Please quote exactly the lines below from the line containing "pink brick A3:C3 level 1 -> none" to the line containing "pink brick A5:A6", both lines included, and nothing else.

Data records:
◆ ◆ ◆

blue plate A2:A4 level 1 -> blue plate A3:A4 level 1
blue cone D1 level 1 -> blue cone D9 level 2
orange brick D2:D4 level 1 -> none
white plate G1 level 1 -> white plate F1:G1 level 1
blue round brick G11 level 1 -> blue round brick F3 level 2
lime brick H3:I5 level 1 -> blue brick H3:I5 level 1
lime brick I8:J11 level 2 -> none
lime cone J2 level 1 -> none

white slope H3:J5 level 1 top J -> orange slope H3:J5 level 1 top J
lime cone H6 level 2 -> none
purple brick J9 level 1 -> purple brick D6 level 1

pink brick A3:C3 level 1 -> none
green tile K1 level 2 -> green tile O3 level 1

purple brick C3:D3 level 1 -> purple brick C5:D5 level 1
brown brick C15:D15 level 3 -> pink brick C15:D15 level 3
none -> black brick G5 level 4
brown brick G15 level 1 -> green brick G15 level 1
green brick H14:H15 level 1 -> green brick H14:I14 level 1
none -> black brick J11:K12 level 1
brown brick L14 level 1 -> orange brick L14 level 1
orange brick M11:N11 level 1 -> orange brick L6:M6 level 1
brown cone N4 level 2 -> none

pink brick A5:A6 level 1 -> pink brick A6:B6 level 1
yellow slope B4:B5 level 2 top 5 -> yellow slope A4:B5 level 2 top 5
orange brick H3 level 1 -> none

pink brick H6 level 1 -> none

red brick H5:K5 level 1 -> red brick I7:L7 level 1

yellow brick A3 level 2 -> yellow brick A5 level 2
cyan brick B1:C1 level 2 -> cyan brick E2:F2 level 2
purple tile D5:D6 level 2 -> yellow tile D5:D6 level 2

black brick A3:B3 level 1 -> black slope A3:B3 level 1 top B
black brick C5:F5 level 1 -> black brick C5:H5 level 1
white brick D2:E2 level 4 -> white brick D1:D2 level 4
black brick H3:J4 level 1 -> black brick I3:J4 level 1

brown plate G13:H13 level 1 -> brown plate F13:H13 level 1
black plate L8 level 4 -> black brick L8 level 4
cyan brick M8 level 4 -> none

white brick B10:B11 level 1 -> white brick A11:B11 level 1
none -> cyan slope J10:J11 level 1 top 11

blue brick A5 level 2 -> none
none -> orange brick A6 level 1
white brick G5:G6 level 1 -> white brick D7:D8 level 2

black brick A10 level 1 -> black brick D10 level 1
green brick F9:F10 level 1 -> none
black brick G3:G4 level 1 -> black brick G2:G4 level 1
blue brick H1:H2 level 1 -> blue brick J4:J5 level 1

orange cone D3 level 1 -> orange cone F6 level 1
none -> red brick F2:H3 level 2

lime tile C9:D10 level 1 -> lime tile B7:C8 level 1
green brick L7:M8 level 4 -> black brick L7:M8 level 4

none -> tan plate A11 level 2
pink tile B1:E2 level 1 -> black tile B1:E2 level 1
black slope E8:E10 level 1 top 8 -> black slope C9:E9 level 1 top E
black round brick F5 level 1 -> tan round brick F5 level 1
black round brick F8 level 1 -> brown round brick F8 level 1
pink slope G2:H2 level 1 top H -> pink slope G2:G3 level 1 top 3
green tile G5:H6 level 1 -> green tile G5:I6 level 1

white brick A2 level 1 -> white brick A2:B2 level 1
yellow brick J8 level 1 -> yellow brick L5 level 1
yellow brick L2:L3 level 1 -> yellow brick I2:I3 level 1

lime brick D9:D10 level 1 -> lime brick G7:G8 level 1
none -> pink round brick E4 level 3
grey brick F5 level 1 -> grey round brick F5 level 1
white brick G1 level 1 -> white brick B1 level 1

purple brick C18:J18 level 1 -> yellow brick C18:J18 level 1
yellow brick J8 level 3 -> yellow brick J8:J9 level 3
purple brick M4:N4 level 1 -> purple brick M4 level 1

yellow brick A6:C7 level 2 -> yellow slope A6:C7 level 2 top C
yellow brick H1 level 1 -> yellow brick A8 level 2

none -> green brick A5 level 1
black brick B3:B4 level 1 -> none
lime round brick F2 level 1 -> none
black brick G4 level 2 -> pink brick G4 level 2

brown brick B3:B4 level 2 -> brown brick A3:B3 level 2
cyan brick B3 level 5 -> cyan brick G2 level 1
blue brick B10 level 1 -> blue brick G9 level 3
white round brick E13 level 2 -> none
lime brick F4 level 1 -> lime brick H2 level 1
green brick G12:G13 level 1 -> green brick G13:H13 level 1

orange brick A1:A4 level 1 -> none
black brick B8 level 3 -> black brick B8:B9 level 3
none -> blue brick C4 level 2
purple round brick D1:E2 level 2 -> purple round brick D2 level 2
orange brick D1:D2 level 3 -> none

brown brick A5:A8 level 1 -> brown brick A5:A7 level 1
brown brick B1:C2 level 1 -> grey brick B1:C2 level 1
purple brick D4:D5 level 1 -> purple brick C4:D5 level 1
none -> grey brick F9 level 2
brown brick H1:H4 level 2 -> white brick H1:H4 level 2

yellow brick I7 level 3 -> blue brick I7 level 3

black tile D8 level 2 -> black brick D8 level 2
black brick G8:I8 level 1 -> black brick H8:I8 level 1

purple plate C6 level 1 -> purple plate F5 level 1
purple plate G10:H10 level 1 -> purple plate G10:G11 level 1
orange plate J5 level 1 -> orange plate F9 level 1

◆ ◆ ◆

SOLVED PROBLEM >>
pink brick A3:C3 level 1 -> none
green tile K1 level 2 -> green tile O3 level 1

purple brick C3:D3 level 1 -> purple brick C5:D5 level 1
brown brick C15:D15 level 3 -> pink brick C15:D15 level 3
none -> black brick G5 level 4
brown brick G15 level 1 -> green brick G15 level 1
green brick H14:H15 level 1 -> green brick H14:I14 level 1
none -> black brick J11:K12 level 1
brown brick L14 level 1 -> orange brick L14 level 1
orange brick M11:N11 level 1 -> orange brick L6:M6 level 1
brown cone N4 level 2 -> none

pink brick A5:A6 level 1 -> pink brick A6:B6 level 1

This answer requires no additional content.